- **What needs to be done**: All lines from the one including "C6: 22uF (plus" to the bottom of the entries below should be repeated exactly, both ends kept.

Records from a data source
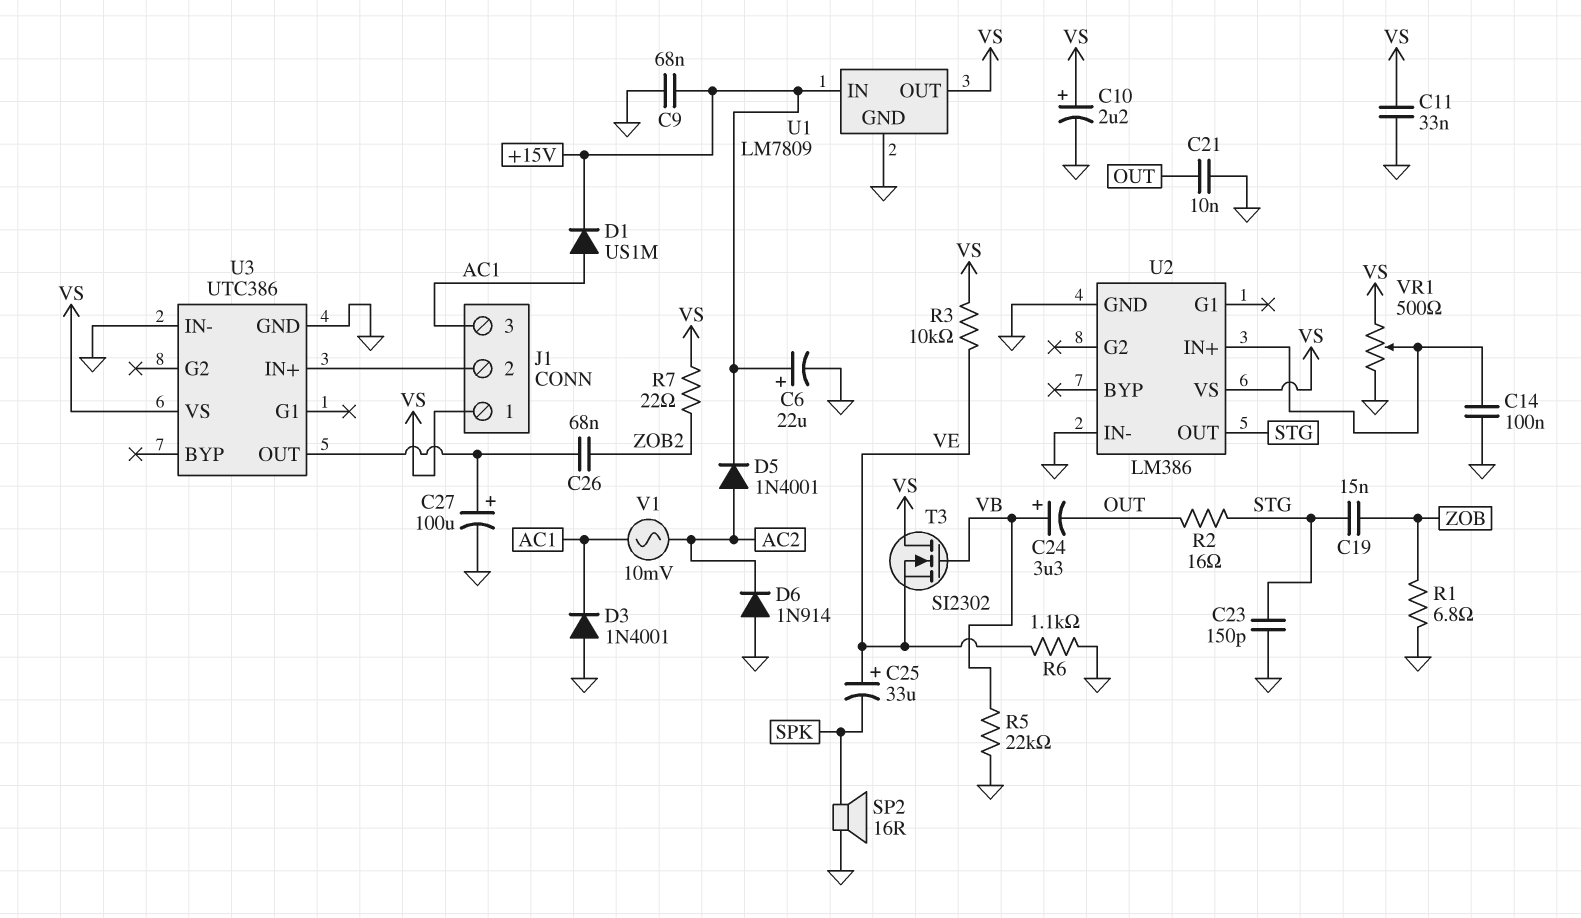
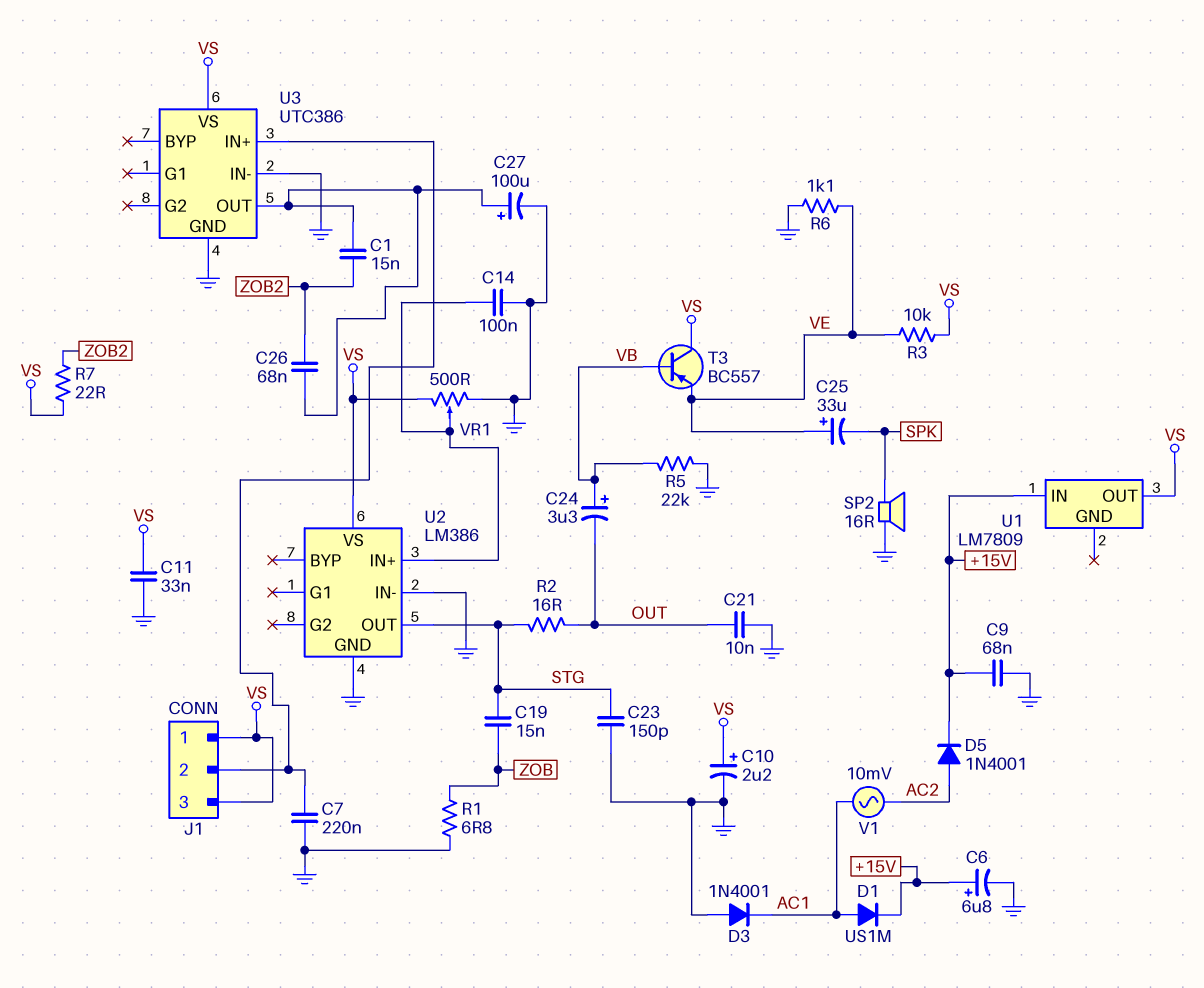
C1: none -> 15nF (U3/OUT, ZOB2)
C6: 22uF (plus +15V, minus GND) -> 6.8uF (plus +15V, minus GND)
C7: none -> 220nF (GND, J1/2)
D6: diode 1N914 (A GND, K AC2) -> none
J1 pin 3: AC1 -> VS
T3: NMOS SI2302 (G VB, D VS, S VE) -> PNP BC557 (B VB, C VS, E VE)
U1 pin GND: GND -> none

- **Exercise solution**:
C6: 22uF (plus +15V, minus GND) -> 6.8uF (plus +15V, minus GND)
C7: none -> 220nF (GND, J1/2)
D6: diode 1N914 (A GND, K AC2) -> none
J1 pin 3: AC1 -> VS
T3: NMOS SI2302 (G VB, D VS, S VE) -> PNP BC557 (B VB, C VS, E VE)
U1 pin GND: GND -> none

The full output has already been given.